*** WORKING DATA Section Begins ***

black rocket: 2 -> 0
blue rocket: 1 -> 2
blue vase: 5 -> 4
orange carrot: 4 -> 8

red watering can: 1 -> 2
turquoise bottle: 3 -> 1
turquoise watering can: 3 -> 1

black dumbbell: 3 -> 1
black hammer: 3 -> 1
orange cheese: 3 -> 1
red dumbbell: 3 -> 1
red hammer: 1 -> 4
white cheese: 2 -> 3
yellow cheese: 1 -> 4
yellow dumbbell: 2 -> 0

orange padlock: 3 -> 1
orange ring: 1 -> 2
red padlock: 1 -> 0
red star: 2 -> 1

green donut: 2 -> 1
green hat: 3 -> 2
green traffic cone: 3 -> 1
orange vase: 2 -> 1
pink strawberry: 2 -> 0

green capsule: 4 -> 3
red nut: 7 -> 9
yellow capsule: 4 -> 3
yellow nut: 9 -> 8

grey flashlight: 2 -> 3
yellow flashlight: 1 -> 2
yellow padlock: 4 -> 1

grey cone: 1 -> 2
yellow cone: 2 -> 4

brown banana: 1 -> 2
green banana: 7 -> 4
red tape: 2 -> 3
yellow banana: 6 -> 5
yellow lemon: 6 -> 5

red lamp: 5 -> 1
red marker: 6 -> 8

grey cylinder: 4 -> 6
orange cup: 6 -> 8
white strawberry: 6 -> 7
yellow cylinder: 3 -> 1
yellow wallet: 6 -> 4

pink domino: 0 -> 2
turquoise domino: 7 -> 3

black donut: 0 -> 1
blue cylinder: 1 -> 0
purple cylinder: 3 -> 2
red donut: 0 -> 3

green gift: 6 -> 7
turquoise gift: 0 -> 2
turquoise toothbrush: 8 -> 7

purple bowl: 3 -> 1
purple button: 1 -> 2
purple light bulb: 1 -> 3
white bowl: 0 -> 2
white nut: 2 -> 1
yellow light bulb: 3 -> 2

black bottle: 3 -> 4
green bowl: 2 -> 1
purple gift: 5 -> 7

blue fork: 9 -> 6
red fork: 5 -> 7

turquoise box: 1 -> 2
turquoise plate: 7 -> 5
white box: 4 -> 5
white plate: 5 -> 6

*** WORKING DATA Section Ends ***

• **PROBLEM DESCRIPTION**:
Nothing but the lines from the one that contains "red hammer: 1 -> 4" through the last line of the entries should appear in your reply, each repeated exactly.

• **YOUR SOLUTION**:
red hammer: 1 -> 4
white cheese: 2 -> 3
yellow cheese: 1 -> 4
yellow dumbbell: 2 -> 0

orange padlock: 3 -> 1
orange ring: 1 -> 2
red padlock: 1 -> 0
red star: 2 -> 1

green donut: 2 -> 1
green hat: 3 -> 2
green traffic cone: 3 -> 1
orange vase: 2 -> 1
pink strawberry: 2 -> 0

green capsule: 4 -> 3
red nut: 7 -> 9
yellow capsule: 4 -> 3
yellow nut: 9 -> 8

grey flashlight: 2 -> 3
yellow flashlight: 1 -> 2
yellow padlock: 4 -> 1

grey cone: 1 -> 2
yellow cone: 2 -> 4

brown banana: 1 -> 2
green banana: 7 -> 4
red tape: 2 -> 3
yellow banana: 6 -> 5
yellow lemon: 6 -> 5

red lamp: 5 -> 1
red marker: 6 -> 8

grey cylinder: 4 -> 6
orange cup: 6 -> 8
white strawberry: 6 -> 7
yellow cylinder: 3 -> 1
yellow wallet: 6 -> 4

pink domino: 0 -> 2
turquoise domino: 7 -> 3

black donut: 0 -> 1
blue cylinder: 1 -> 0
purple cylinder: 3 -> 2
red donut: 0 -> 3

green gift: 6 -> 7
turquoise gift: 0 -> 2
turquoise toothbrush: 8 -> 7

purple bowl: 3 -> 1
purple button: 1 -> 2
purple light bulb: 1 -> 3
white bowl: 0 -> 2
white nut: 2 -> 1
yellow light bulb: 3 -> 2

black bottle: 3 -> 4
green bowl: 2 -> 1
purple gift: 5 -> 7

blue fork: 9 -> 6
red fork: 5 -> 7

turquoise box: 1 -> 2
turquoise plate: 7 -> 5
white box: 4 -> 5
white plate: 5 -> 6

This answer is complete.